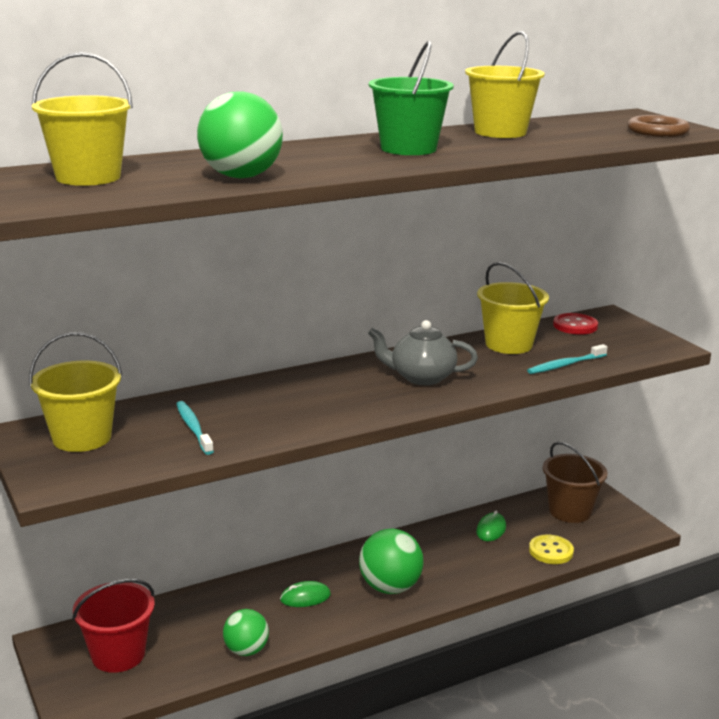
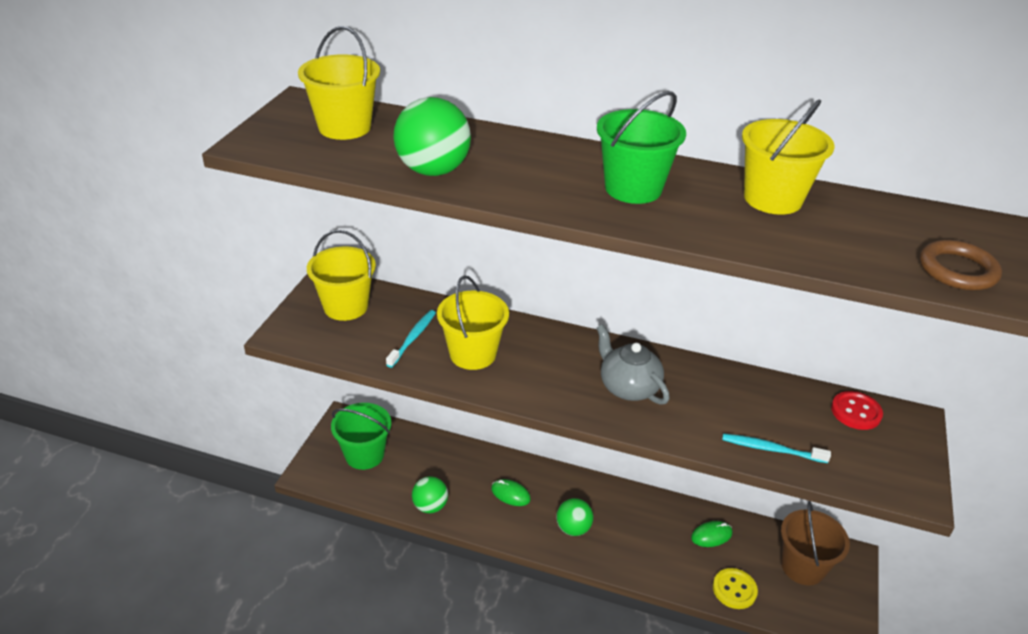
camera: 45 degrees right, 15 degrees up
(118, 655) = (364, 455): red bucket -> green bucket
(390, 587) = (573, 528): green ball -> green ball, size x0.65
(508, 344) = (756, 396): yellow bucket -> yellow bucket (473, 354)

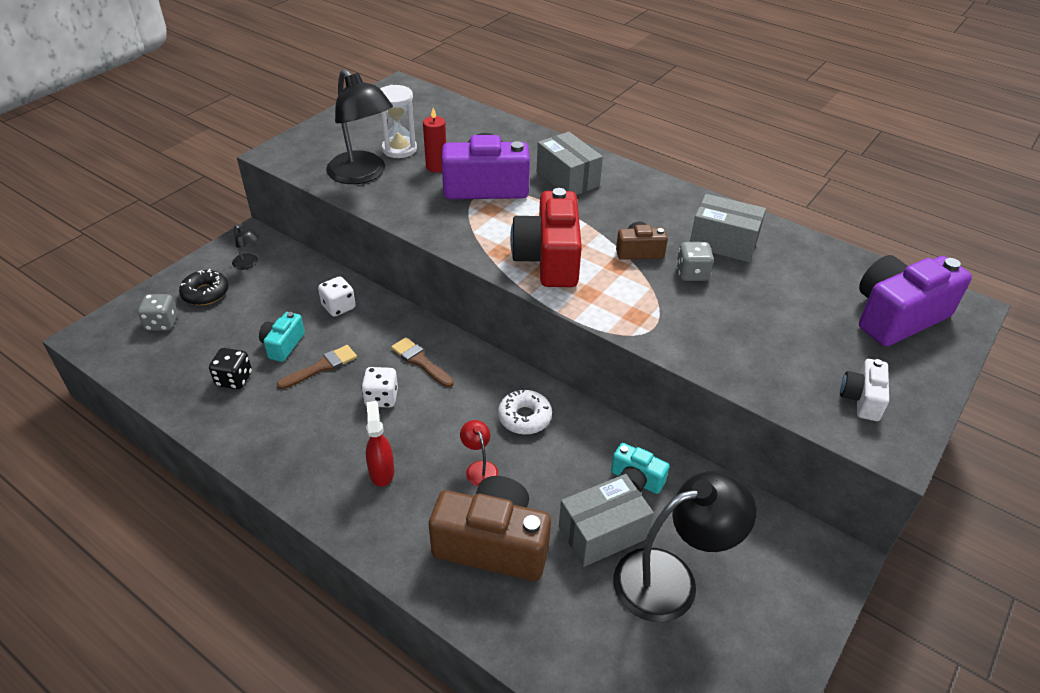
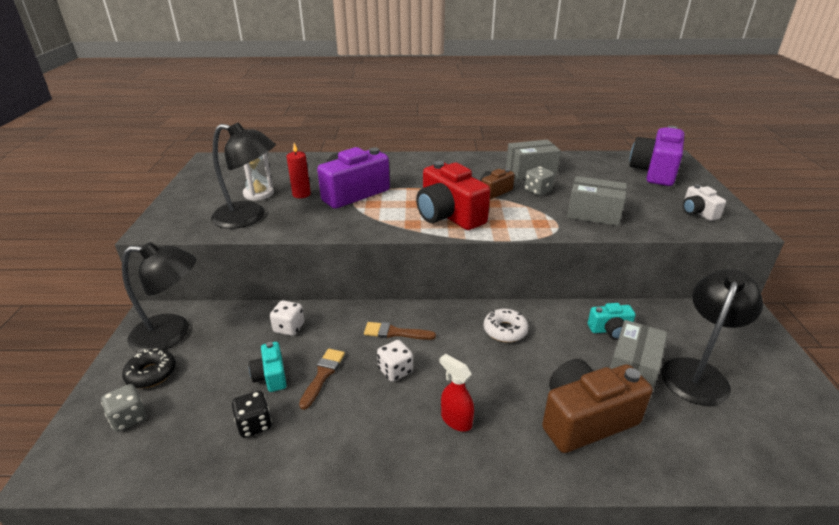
camera: 35 degrees left, 10 degrees down
(249, 264) = (172, 334): black lamp -> black lamp, size x2.30
(479, 468) = (517, 377): red lamp -> none
(567, 179) = (400, 172): grey box -> grey box (594, 214)

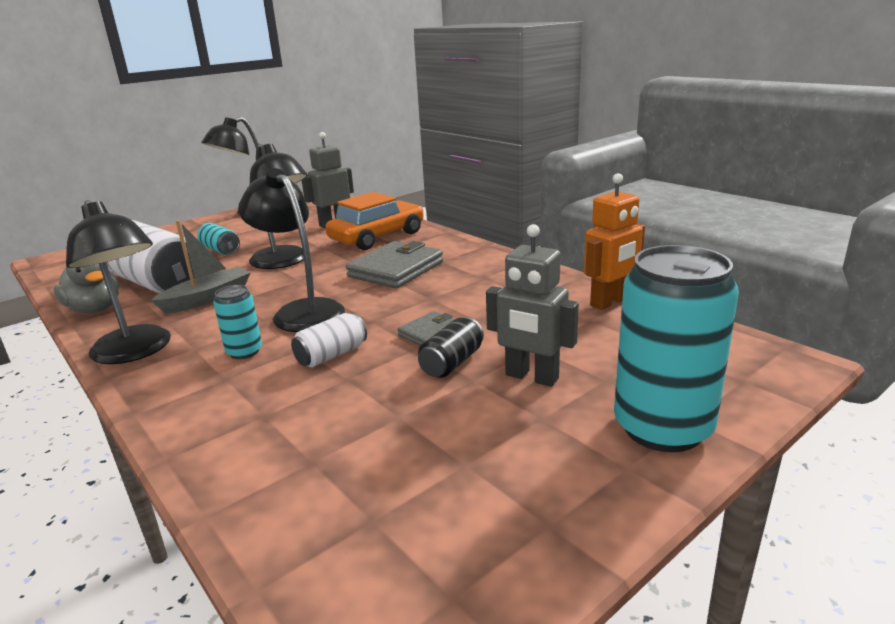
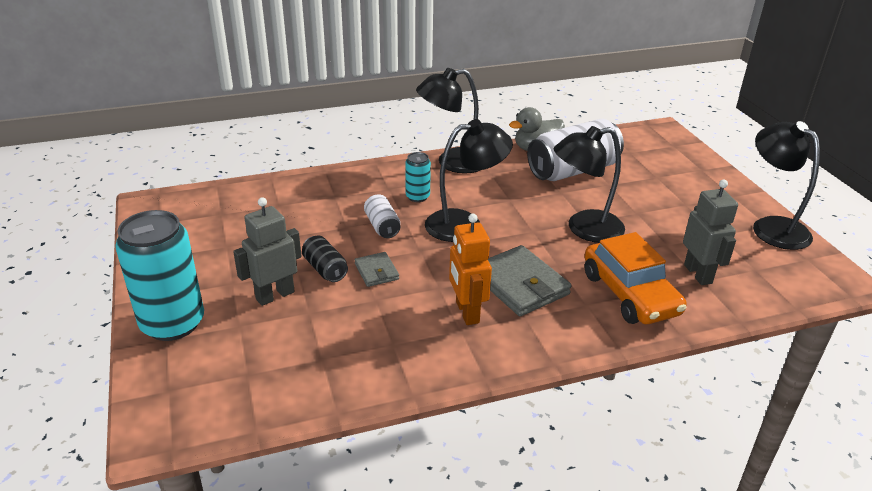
camera: 110 degrees right, 10 degrees up
(208, 299) = (522, 189): grey boat -> none
(220, 250) = (640, 201): turquoise can -> none
(610, 302) = (341, 387): orange robot -> orange robot (467, 312)

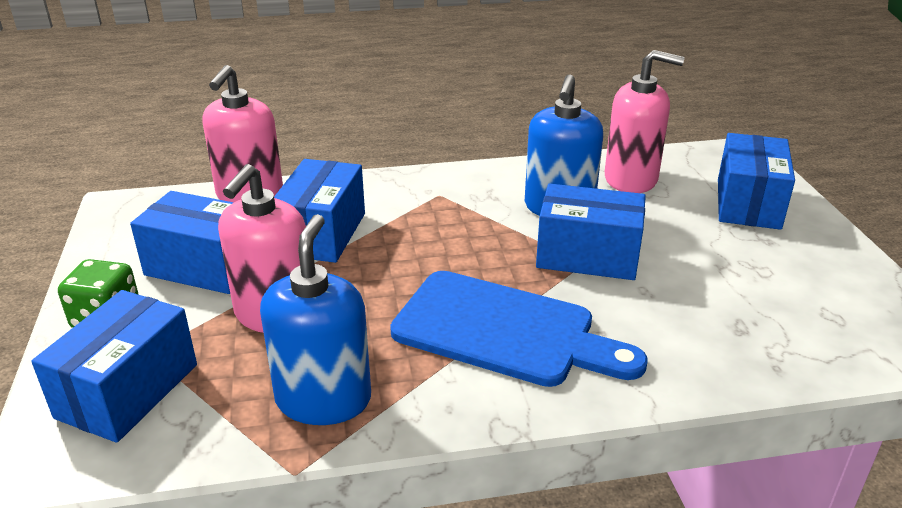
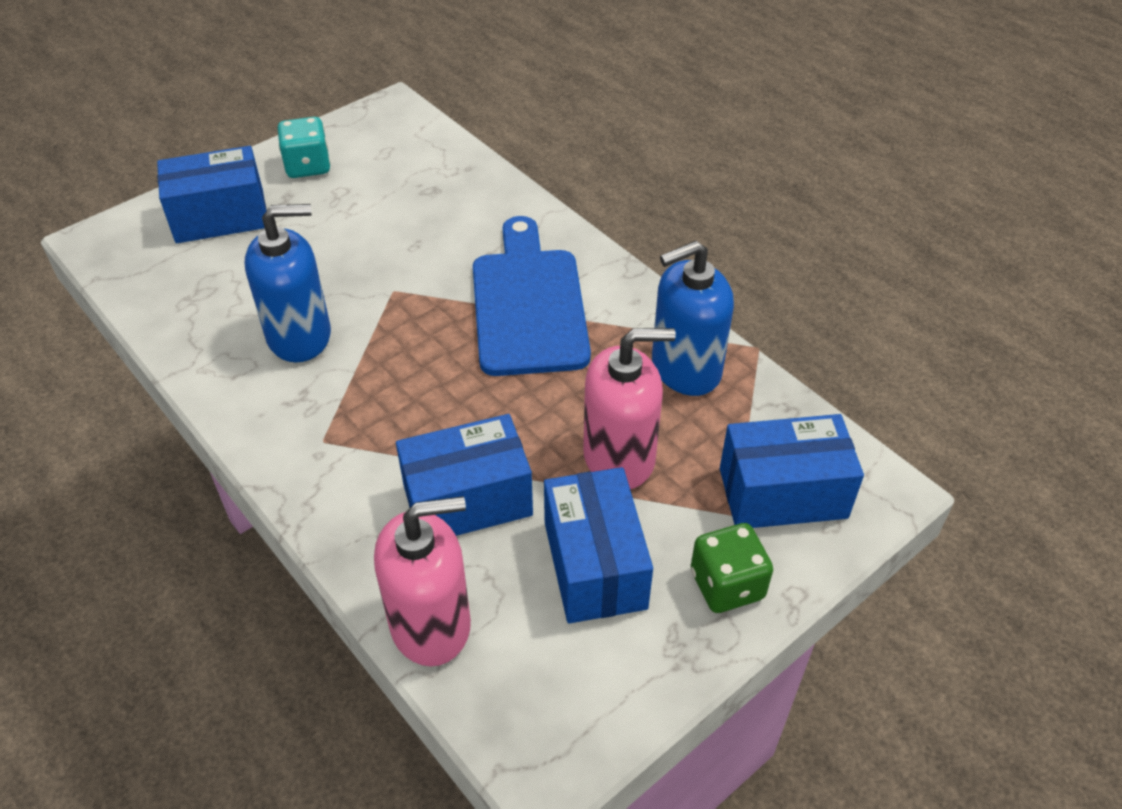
camera: 120 degrees left, 15 degrees up
(587, 256) = (382, 291): blue box -> none
(631, 179) = (205, 302): pink soap dispenser -> none
(819, 262) = (308, 166): none -> turquoise dice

* * *

> _Exercise details_
Your task is to copy every line in the entries that holds the string "grey".

> _Answer space_
(567, 179) = (400, 172): grey box -> grey box (594, 214)
(208, 299) = (522, 189): grey boat -> none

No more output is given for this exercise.